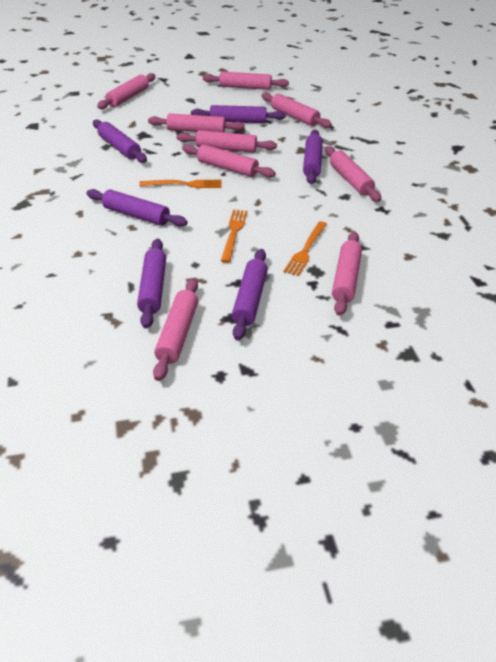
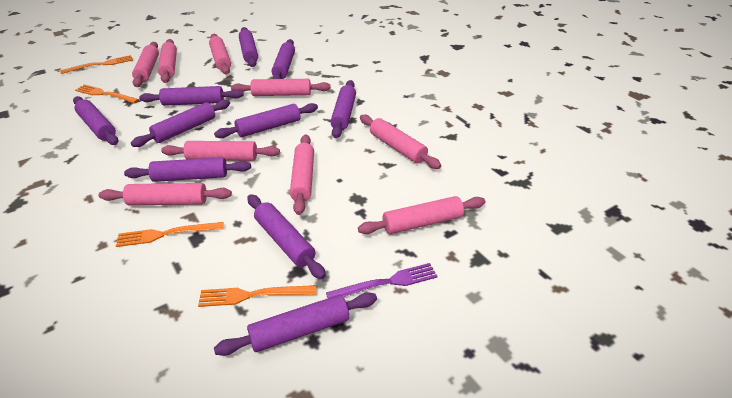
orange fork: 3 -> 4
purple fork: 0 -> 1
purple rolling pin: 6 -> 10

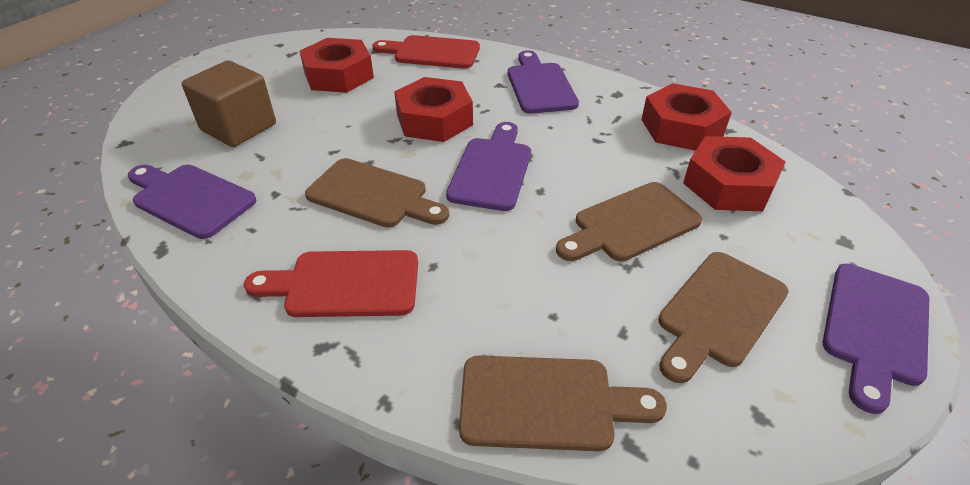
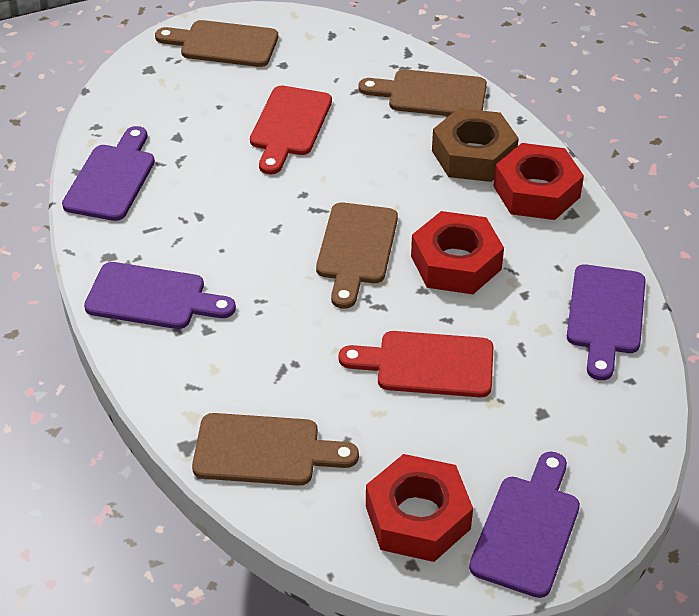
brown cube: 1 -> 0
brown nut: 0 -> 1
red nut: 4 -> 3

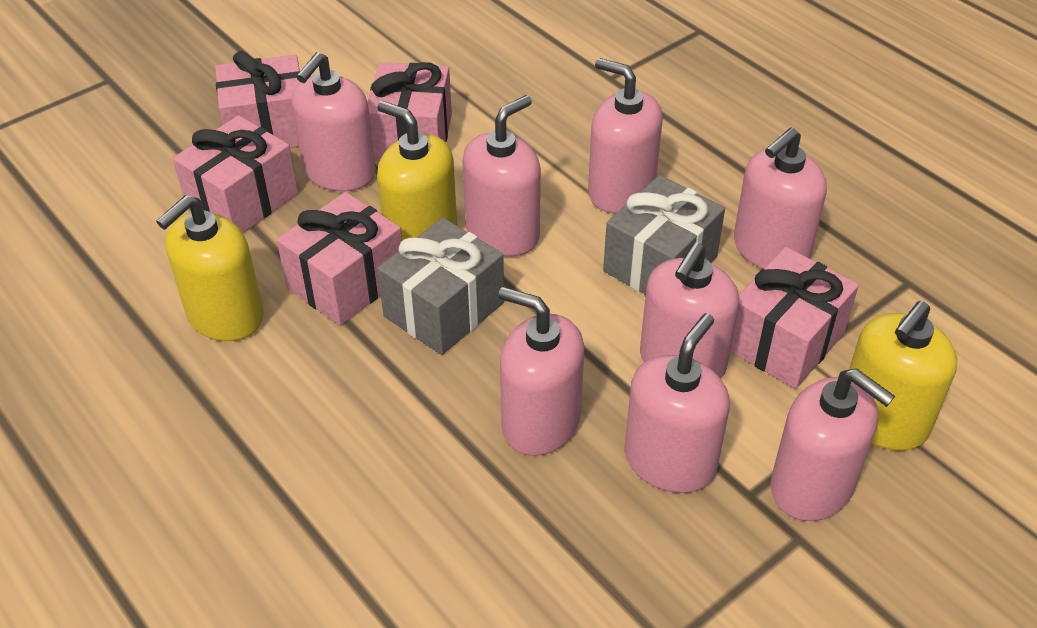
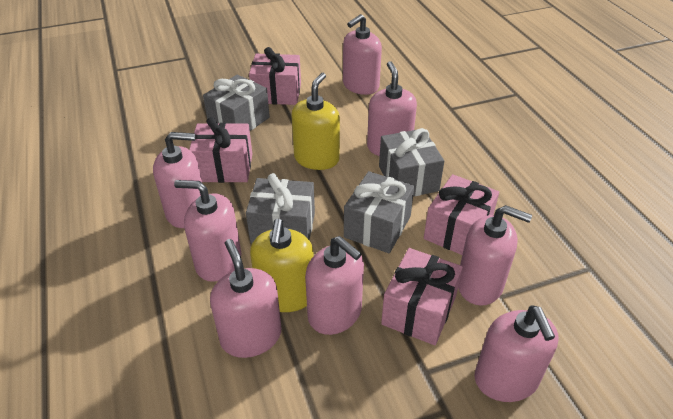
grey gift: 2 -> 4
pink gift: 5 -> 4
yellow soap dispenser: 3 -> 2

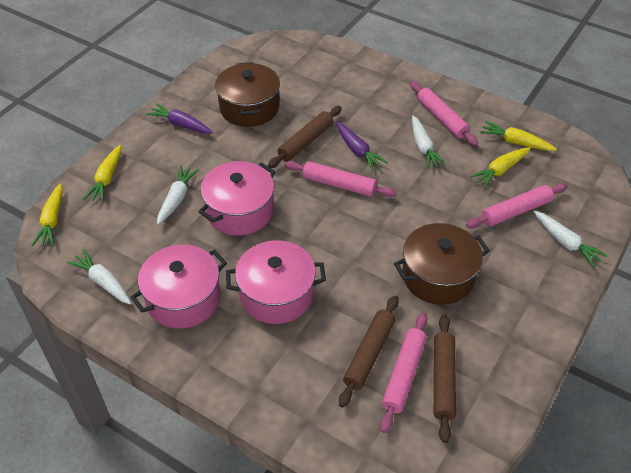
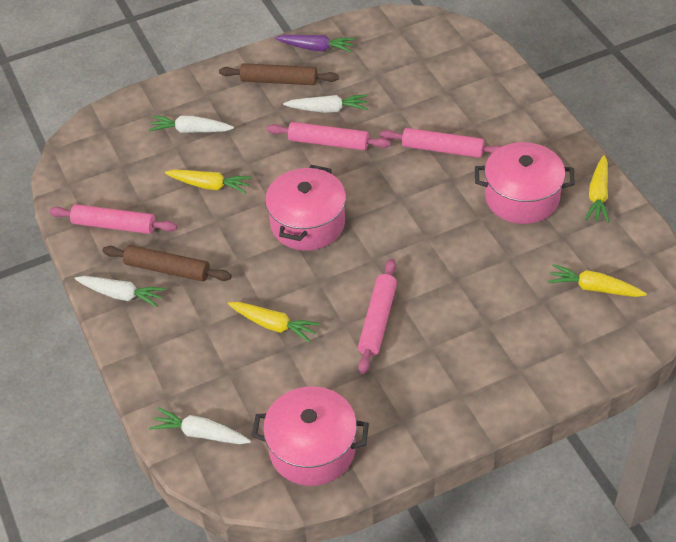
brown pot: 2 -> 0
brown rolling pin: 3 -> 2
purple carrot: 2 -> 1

|---|

- WORK INSTRUCTIONS -
Starting with the line that contains "pink gift: 5 -> 4", print every line through the end of the data exactly as written; omit all pictures and add nothing else.

- SOLUTION TO THE EXERCISE -
pink gift: 5 -> 4
yellow soap dispenser: 3 -> 2

brown pot: 2 -> 0
brown rolling pin: 3 -> 2
purple carrot: 2 -> 1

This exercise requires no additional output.